In the entries that follow, find the line containing "D3: zener 15V (A +15V, K", then output exactly every line from the first through that one.

[[ SUPPLIED INFORMATION, beginning ]]

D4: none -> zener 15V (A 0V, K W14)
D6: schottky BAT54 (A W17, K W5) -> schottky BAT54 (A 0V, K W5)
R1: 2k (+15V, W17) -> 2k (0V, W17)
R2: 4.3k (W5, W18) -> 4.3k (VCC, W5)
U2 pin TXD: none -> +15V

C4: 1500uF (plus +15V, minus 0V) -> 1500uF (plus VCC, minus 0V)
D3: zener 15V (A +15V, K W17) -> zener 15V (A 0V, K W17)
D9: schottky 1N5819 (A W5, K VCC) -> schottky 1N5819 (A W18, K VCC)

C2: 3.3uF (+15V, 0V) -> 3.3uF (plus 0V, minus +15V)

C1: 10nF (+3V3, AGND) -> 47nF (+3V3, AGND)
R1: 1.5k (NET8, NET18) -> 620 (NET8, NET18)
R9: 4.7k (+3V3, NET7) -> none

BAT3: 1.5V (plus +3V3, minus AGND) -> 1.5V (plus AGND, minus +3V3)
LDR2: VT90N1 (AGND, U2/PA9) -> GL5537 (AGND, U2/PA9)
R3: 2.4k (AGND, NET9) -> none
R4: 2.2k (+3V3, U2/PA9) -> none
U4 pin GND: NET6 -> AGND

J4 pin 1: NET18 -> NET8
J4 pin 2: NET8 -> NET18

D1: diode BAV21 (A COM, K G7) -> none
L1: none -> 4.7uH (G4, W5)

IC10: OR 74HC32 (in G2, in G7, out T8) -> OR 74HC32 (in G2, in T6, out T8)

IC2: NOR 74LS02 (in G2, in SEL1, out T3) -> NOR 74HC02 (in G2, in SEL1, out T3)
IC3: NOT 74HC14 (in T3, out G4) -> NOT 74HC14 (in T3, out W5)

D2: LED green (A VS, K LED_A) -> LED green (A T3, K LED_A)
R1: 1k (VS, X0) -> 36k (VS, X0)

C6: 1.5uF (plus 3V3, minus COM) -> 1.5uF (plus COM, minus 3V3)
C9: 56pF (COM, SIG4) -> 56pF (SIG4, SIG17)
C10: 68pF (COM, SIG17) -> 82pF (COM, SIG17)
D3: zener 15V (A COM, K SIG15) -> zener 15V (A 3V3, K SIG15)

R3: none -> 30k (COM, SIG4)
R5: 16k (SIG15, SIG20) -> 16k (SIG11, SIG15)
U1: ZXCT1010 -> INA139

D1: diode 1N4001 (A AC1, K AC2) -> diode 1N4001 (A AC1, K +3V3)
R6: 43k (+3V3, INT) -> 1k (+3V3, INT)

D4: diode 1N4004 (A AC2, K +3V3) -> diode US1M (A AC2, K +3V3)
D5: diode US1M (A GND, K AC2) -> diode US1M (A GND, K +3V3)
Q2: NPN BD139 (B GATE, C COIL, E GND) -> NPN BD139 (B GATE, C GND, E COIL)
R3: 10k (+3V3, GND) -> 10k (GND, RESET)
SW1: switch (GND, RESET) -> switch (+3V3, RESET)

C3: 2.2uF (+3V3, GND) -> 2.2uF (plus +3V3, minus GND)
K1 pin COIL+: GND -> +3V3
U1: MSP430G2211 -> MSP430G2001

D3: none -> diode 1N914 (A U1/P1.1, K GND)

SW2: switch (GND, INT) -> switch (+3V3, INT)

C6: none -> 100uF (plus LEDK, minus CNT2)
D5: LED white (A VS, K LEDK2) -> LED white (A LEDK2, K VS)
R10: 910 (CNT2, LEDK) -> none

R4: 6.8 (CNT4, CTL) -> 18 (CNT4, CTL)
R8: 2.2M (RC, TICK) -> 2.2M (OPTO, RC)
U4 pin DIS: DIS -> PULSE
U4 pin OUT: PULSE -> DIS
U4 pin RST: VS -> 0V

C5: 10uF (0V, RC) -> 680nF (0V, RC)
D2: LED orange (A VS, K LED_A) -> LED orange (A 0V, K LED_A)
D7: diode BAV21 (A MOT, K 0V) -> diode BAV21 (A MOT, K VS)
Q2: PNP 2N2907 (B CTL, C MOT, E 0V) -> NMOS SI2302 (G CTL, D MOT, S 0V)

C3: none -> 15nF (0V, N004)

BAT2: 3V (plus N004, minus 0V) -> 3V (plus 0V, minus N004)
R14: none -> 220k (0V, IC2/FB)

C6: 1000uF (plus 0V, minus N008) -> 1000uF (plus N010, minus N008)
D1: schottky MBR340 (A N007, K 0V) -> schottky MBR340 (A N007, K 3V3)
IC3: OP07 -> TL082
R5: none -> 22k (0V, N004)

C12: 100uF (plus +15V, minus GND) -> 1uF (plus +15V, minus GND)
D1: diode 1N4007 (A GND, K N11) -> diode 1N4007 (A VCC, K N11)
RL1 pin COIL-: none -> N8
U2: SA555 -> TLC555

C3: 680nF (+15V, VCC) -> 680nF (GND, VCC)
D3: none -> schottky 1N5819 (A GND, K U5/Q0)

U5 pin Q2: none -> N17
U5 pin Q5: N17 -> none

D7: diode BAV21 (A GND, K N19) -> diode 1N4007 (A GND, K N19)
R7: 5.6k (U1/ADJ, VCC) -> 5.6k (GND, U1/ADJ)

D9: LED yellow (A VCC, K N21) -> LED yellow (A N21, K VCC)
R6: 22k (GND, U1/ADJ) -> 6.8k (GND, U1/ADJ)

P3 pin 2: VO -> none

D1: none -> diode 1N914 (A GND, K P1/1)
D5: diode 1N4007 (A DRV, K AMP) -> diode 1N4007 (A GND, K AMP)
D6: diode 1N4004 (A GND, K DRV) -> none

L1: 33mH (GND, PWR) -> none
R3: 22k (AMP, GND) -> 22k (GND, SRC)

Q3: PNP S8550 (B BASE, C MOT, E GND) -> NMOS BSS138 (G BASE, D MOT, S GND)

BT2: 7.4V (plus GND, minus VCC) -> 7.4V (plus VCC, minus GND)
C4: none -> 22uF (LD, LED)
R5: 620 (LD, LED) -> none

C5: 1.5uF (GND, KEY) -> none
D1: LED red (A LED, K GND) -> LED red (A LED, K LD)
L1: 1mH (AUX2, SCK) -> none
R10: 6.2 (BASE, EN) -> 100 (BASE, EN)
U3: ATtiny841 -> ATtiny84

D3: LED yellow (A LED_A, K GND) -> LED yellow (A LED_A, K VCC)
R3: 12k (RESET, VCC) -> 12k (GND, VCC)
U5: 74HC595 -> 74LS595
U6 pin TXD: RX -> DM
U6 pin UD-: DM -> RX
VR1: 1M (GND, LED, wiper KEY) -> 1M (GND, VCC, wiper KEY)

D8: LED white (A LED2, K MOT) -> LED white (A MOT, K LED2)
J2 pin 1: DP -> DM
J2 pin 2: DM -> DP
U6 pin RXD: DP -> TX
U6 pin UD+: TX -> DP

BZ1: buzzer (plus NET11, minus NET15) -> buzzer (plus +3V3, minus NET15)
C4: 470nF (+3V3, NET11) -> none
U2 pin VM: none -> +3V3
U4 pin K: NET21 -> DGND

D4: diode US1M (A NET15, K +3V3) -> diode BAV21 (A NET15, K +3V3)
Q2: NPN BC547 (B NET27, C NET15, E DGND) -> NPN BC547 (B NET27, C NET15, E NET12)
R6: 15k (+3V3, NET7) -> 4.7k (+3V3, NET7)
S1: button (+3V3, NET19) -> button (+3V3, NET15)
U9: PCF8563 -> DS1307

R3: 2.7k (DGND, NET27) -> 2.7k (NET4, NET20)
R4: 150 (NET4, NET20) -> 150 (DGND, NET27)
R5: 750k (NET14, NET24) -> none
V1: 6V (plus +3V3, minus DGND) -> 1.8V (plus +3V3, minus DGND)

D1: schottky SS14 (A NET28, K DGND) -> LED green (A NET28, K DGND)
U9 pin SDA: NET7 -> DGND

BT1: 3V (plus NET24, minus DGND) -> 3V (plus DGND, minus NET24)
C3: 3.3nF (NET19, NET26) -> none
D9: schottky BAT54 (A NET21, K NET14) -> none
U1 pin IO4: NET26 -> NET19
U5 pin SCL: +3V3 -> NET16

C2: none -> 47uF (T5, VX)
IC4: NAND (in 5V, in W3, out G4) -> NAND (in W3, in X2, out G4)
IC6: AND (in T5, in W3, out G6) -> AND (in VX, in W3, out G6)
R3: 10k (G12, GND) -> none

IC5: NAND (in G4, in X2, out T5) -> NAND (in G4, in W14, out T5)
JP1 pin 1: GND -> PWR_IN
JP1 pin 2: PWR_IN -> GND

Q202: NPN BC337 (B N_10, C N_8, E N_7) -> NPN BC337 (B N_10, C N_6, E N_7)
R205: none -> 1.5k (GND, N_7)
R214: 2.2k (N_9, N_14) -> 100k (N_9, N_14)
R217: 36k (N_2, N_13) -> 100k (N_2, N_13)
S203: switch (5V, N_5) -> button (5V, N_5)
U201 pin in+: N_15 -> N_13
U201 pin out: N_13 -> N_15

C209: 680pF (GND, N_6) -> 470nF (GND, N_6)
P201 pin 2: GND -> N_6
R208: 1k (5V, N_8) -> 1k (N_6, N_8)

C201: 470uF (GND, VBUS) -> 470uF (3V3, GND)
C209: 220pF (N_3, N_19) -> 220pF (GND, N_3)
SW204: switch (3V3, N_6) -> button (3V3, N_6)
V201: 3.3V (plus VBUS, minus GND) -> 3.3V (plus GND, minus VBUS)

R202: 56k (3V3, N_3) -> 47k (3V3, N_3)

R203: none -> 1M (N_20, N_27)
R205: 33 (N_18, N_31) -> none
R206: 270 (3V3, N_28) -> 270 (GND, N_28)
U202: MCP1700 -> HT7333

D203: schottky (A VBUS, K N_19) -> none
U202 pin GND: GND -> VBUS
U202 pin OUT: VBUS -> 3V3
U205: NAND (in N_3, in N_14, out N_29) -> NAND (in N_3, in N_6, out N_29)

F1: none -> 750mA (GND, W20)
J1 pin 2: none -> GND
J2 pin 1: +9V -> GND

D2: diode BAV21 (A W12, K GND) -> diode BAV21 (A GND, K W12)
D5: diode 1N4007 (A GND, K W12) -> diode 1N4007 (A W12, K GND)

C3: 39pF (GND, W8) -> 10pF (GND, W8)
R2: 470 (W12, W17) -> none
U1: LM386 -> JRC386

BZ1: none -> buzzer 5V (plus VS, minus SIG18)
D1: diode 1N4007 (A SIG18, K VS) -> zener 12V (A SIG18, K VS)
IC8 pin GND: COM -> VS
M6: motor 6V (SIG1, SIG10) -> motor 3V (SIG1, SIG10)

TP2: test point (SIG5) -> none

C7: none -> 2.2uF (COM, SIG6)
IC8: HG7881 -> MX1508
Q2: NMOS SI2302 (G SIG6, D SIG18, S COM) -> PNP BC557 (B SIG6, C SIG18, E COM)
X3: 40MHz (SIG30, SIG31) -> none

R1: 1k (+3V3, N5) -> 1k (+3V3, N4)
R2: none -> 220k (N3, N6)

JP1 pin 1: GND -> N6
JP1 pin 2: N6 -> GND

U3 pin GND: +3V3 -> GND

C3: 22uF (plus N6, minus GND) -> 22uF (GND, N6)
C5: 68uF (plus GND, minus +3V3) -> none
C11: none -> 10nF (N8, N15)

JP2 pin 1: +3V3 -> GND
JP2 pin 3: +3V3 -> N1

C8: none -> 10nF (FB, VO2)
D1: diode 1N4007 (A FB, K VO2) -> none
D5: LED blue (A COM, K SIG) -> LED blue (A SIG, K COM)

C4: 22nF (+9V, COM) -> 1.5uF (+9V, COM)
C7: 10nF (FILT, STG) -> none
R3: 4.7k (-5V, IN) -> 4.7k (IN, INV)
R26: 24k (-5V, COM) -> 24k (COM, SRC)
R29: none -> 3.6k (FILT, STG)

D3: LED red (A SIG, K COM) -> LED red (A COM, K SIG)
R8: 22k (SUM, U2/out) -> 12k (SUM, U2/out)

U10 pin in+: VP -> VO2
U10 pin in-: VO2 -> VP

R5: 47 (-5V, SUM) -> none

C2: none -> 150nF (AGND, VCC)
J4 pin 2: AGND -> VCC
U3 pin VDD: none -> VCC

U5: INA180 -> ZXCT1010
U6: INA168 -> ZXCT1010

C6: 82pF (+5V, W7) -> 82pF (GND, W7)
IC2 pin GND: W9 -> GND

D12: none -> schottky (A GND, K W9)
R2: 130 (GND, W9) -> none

[[ SUPPLIED INFORMATION, end ]]

[OUTPUT FOR THIS TASK]
D4: none -> zener 15V (A 0V, K W14)
D6: schottky BAT54 (A W17, K W5) -> schottky BAT54 (A 0V, K W5)
R1: 2k (+15V, W17) -> 2k (0V, W17)
R2: 4.3k (W5, W18) -> 4.3k (VCC, W5)
U2 pin TXD: none -> +15V

C4: 1500uF (plus +15V, minus 0V) -> 1500uF (plus VCC, minus 0V)
D3: zener 15V (A +15V, K W17) -> zener 15V (A 0V, K W17)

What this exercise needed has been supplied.